▶ **Exercise objective**
Would you repeat, exactly as given, the line with "purple circle: (108, 156)" and every line after it to the end of the entries?

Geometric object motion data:

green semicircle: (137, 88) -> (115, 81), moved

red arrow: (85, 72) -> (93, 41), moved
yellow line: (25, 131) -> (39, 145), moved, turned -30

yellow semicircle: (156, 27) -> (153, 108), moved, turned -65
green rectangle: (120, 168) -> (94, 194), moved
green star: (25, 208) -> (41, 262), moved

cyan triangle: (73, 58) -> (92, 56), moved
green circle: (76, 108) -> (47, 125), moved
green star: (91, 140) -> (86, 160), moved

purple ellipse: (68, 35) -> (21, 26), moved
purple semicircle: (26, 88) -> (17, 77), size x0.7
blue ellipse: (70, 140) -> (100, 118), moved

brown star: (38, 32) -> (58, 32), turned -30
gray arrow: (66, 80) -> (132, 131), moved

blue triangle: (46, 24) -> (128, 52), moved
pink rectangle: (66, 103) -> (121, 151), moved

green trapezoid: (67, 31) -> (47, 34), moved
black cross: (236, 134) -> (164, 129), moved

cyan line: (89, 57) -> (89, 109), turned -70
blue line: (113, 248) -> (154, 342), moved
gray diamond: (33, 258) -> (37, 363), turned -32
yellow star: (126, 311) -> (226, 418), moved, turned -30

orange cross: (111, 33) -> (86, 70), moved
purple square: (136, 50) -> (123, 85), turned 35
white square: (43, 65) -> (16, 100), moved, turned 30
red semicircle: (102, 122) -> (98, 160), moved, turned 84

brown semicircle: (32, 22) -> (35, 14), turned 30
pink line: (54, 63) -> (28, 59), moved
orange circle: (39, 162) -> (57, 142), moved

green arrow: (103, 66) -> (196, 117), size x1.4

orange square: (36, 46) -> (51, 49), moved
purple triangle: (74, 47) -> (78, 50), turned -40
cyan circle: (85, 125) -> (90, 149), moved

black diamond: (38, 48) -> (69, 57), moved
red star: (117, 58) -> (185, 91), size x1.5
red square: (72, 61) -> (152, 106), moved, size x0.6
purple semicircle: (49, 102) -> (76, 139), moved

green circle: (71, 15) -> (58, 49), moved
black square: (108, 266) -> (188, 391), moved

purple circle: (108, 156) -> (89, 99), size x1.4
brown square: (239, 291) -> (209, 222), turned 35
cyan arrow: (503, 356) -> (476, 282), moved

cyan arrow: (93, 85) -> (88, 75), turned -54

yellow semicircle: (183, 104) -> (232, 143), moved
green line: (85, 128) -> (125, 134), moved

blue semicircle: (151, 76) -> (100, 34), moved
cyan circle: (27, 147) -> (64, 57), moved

▶ **Expected answer**
purple circle: (108, 156) -> (89, 99), size x1.4
brown square: (239, 291) -> (209, 222), turned 35
cyan arrow: (503, 356) -> (476, 282), moved

cyan arrow: (93, 85) -> (88, 75), turned -54

yellow semicircle: (183, 104) -> (232, 143), moved
green line: (85, 128) -> (125, 134), moved

blue semicircle: (151, 76) -> (100, 34), moved
cyan circle: (27, 147) -> (64, 57), moved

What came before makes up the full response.